_Records for this exercise_
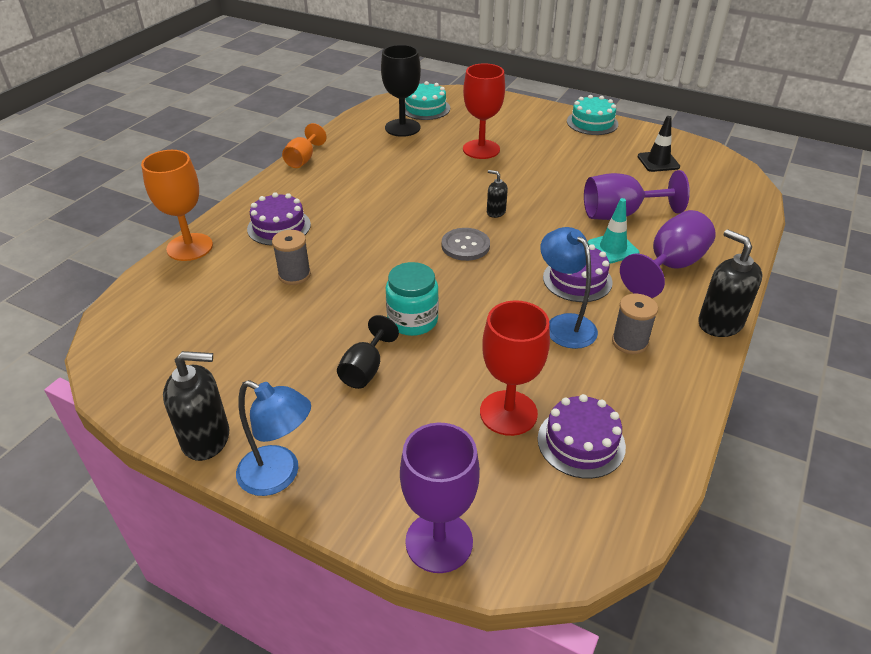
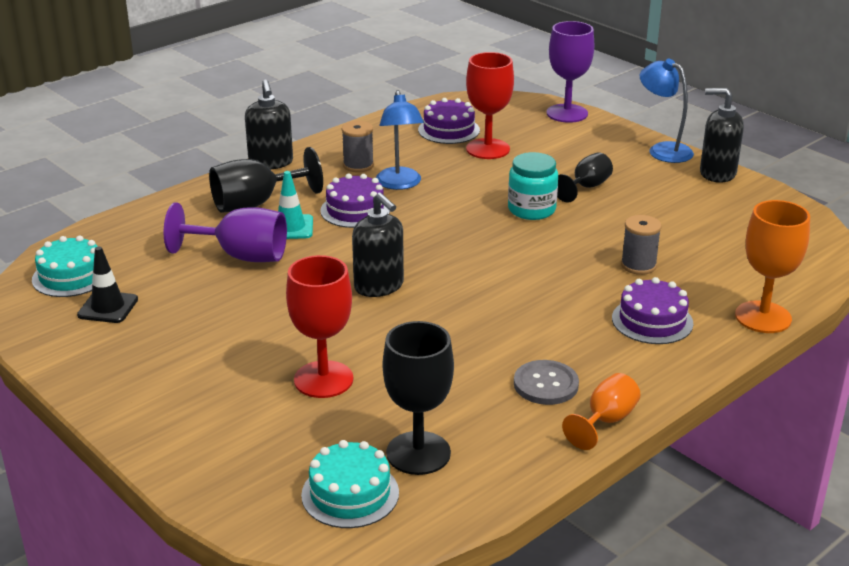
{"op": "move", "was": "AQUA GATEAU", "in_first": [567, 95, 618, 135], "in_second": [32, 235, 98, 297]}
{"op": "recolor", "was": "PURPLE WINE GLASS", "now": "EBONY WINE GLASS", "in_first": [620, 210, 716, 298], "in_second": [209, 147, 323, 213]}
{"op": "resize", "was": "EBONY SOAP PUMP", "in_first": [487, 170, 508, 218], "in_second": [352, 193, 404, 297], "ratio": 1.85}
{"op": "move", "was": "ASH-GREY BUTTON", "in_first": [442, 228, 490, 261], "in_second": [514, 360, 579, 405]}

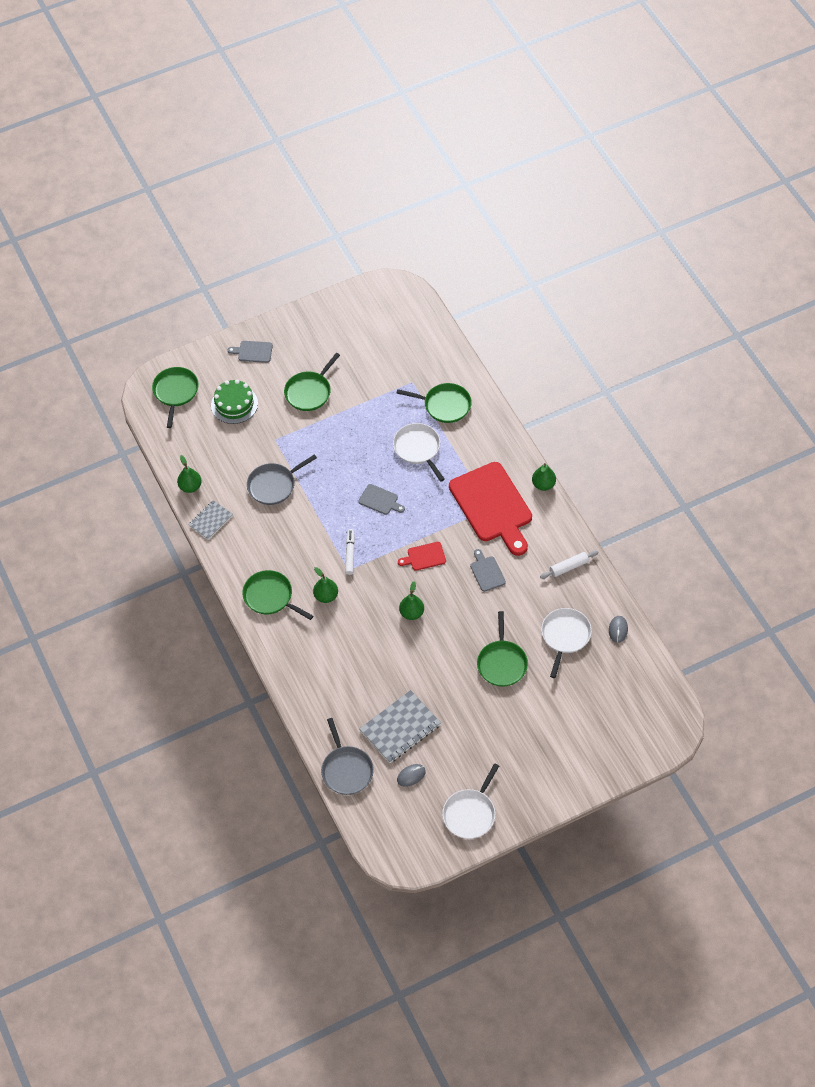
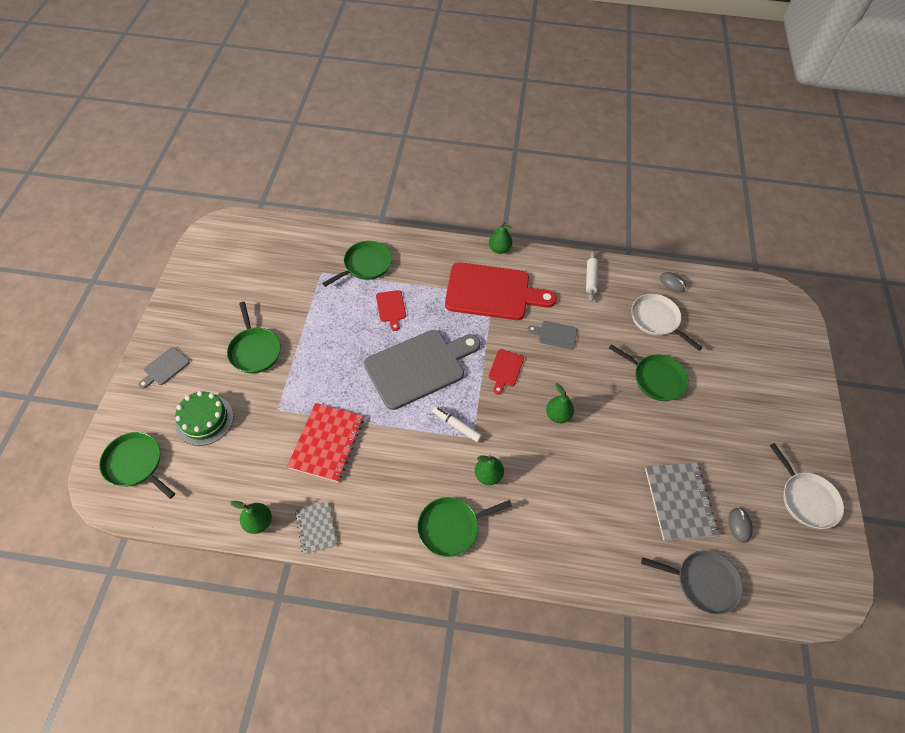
{"op": "replace", "was": "ASH-GREY FRYING PAN", "now": "RED EXERCISE BOOK", "in_first": [247, 454, 317, 505], "in_second": [287, 403, 363, 482]}
{"op": "resize", "was": "ASH-GREY BREAD BOARD", "in_first": [358, 484, 405, 515], "in_second": [364, 330, 480, 410], "ratio": 2.32}
{"op": "replace", "was": "SNOW-WHITE FRYING PAN", "now": "RED BREAD BOARD", "in_first": [393, 423, 445, 482], "in_second": [376, 290, 406, 331]}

_Your objective_
When copying the records above, please match them exactly but leave out all pictures.

_Solution_
{"op": "move", "was": "AQUA GATEAU", "in_first": [567, 95, 618, 135], "in_second": [32, 235, 98, 297]}
{"op": "recolor", "was": "PURPLE WINE GLASS", "now": "EBONY WINE GLASS", "in_first": [620, 210, 716, 298], "in_second": [209, 147, 323, 213]}
{"op": "resize", "was": "EBONY SOAP PUMP", "in_first": [487, 170, 508, 218], "in_second": [352, 193, 404, 297], "ratio": 1.85}
{"op": "move", "was": "ASH-GREY BUTTON", "in_first": [442, 228, 490, 261], "in_second": [514, 360, 579, 405]}

{"op": "replace", "was": "ASH-GREY FRYING PAN", "now": "RED EXERCISE BOOK", "in_first": [247, 454, 317, 505], "in_second": [287, 403, 363, 482]}
{"op": "resize", "was": "ASH-GREY BREAD BOARD", "in_first": [358, 484, 405, 515], "in_second": [364, 330, 480, 410], "ratio": 2.32}
{"op": "replace", "was": "SNOW-WHITE FRYING PAN", "now": "RED BREAD BOARD", "in_first": [393, 423, 445, 482], "in_second": [376, 290, 406, 331]}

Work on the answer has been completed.